*** Begin section ***

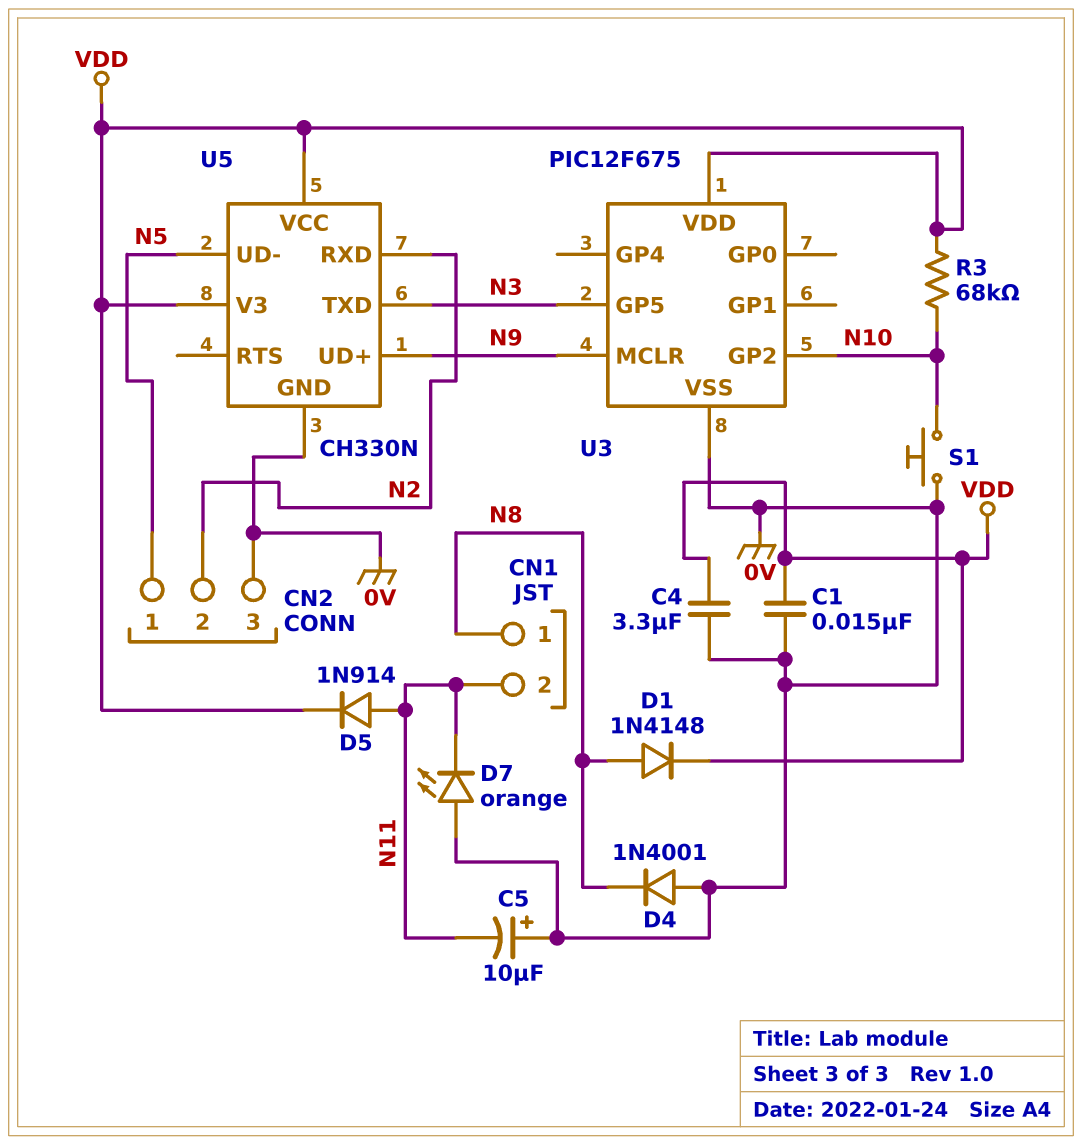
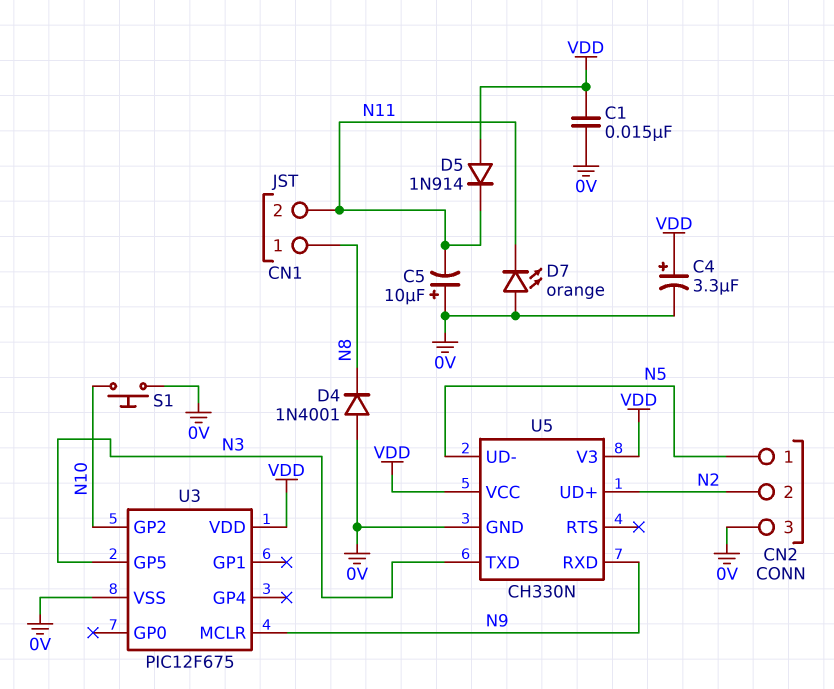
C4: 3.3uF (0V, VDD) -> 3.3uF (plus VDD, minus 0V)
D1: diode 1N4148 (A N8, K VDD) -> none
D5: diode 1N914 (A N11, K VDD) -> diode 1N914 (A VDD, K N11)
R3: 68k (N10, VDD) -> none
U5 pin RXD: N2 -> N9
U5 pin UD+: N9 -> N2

*** End section ***

#### [Problem to work on]
Counting only lines that contain the string "diode", say how many appear in the listing above, with the number as the entire reply.

#### [Written solution]
2